• [Your assignment]: Every entry below should be printed exactly, without its images.

Dataset entries
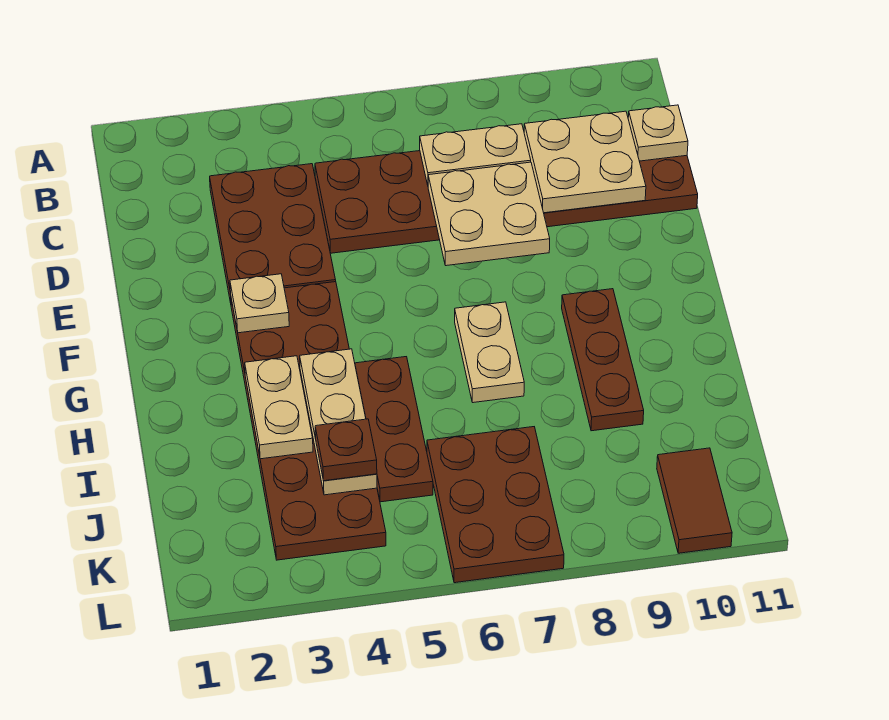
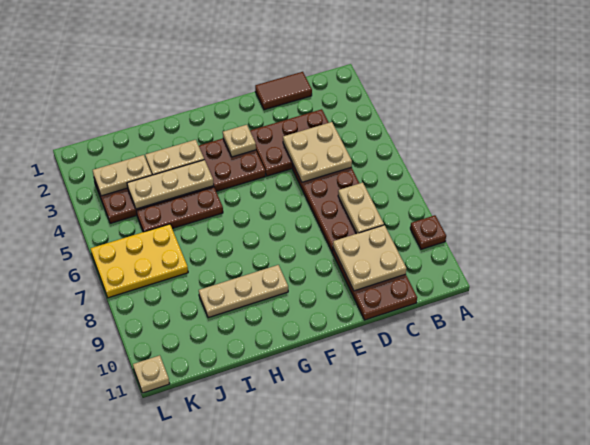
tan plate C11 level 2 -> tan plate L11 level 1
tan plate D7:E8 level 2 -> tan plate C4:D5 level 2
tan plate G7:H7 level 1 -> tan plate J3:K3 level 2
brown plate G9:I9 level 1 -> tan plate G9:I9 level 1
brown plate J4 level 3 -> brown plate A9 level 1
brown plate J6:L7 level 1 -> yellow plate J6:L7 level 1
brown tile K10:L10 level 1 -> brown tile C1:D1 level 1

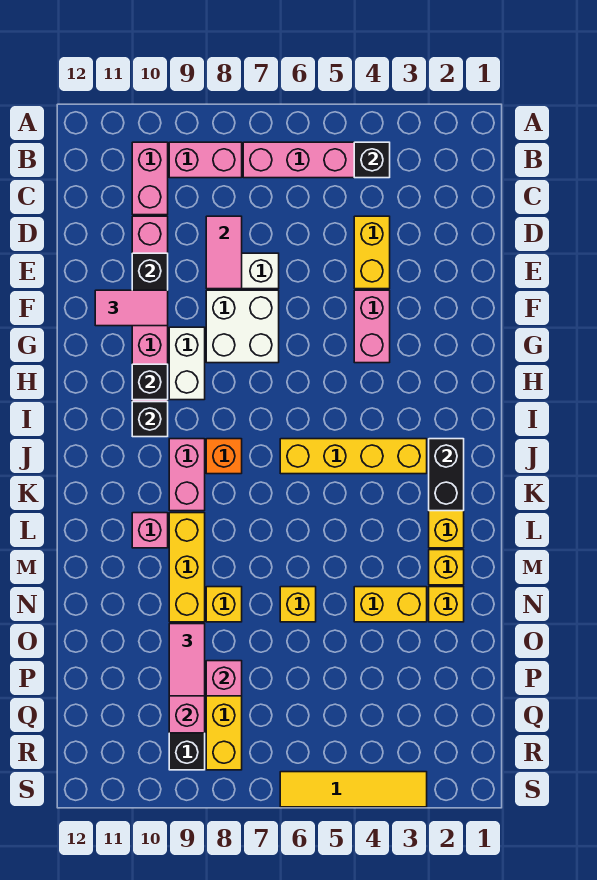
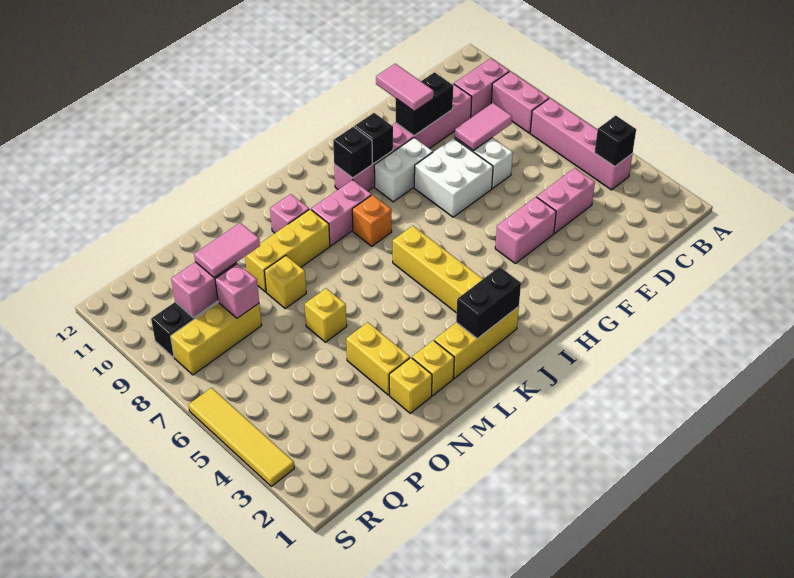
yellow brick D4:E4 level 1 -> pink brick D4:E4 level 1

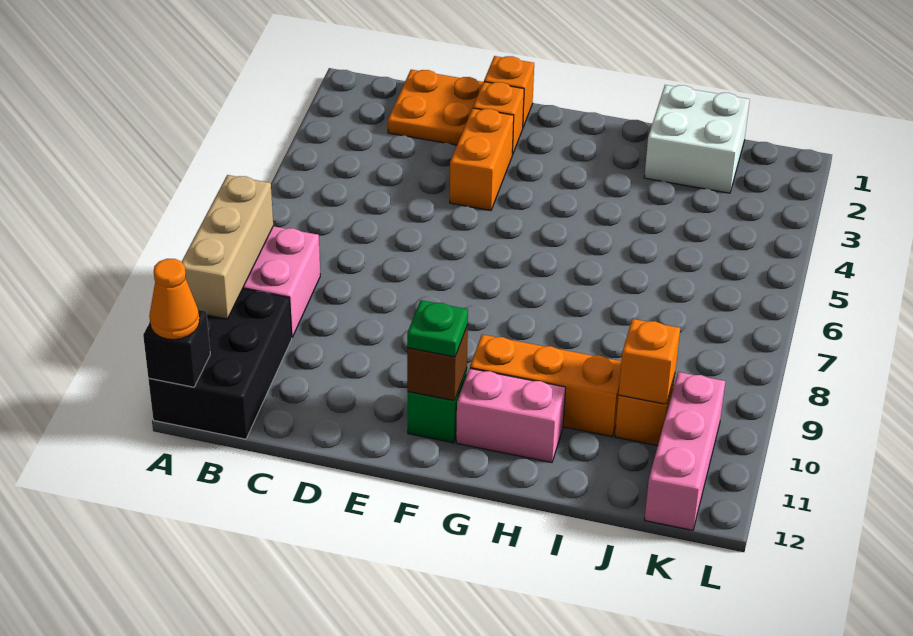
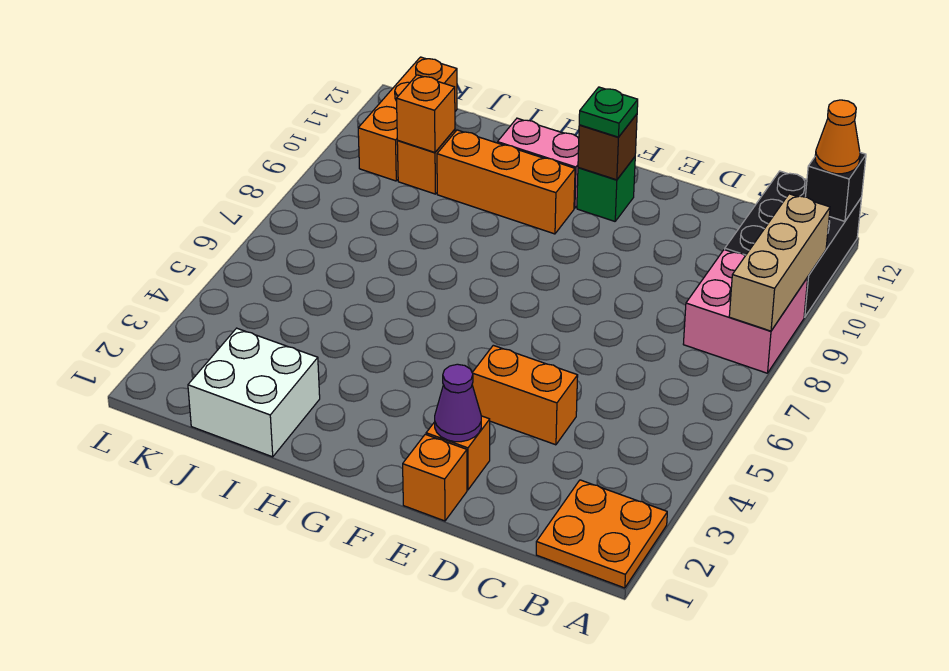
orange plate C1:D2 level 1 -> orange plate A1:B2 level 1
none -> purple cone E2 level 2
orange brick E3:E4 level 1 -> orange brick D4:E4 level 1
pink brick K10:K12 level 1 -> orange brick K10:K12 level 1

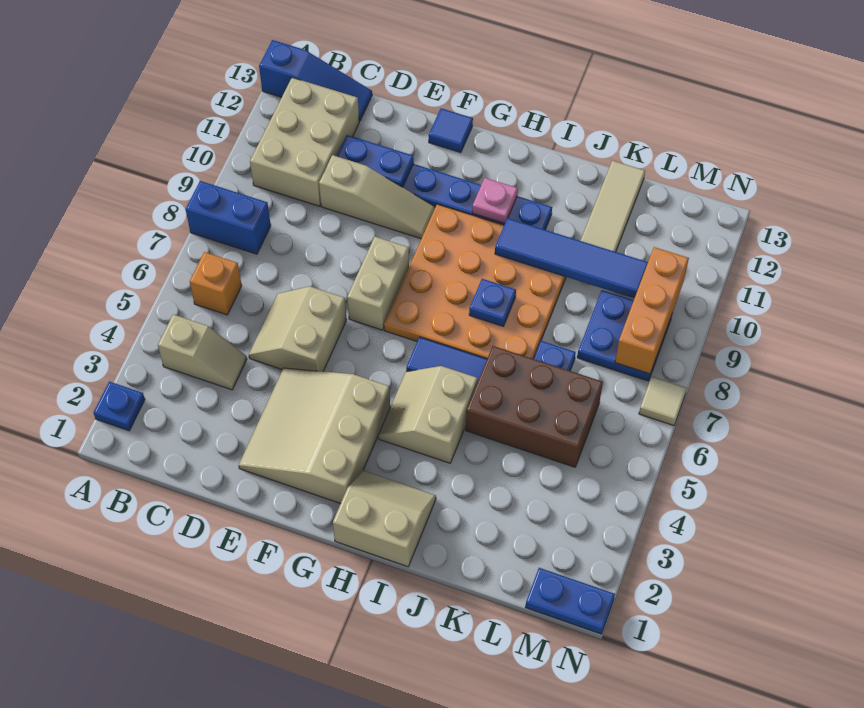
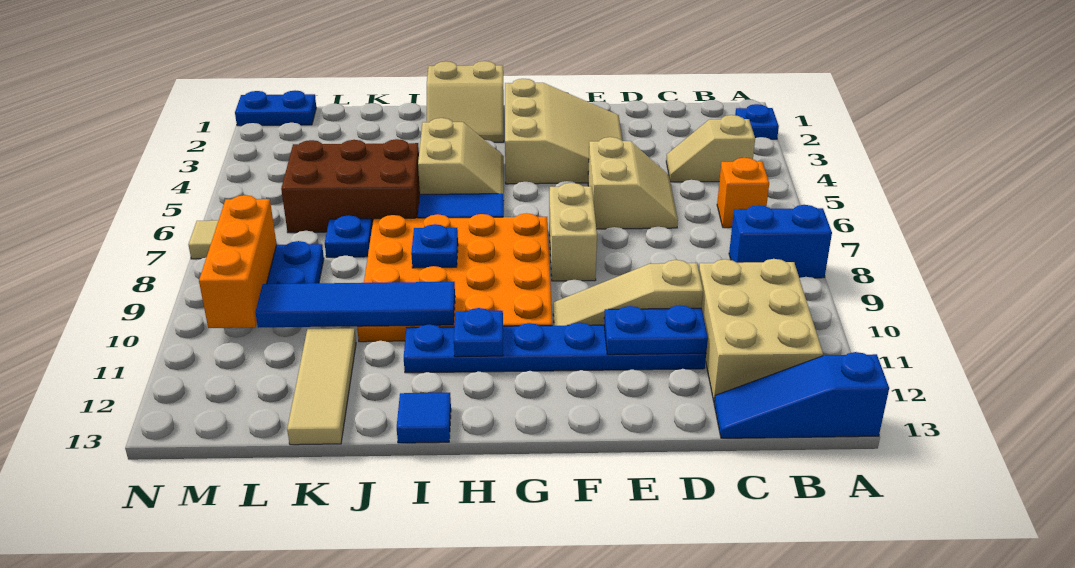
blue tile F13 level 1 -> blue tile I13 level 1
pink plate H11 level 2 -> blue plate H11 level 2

• [Problem solution]:
tan plate C11 level 2 -> tan plate L11 level 1
tan plate D7:E8 level 2 -> tan plate C4:D5 level 2
tan plate G7:H7 level 1 -> tan plate J3:K3 level 2
brown plate G9:I9 level 1 -> tan plate G9:I9 level 1
brown plate J4 level 3 -> brown plate A9 level 1
brown plate J6:L7 level 1 -> yellow plate J6:L7 level 1
brown tile K10:L10 level 1 -> brown tile C1:D1 level 1

yellow brick D4:E4 level 1 -> pink brick D4:E4 level 1

orange plate C1:D2 level 1 -> orange plate A1:B2 level 1
none -> purple cone E2 level 2
orange brick E3:E4 level 1 -> orange brick D4:E4 level 1
pink brick K10:K12 level 1 -> orange brick K10:K12 level 1

blue tile F13 level 1 -> blue tile I13 level 1
pink plate H11 level 2 -> blue plate H11 level 2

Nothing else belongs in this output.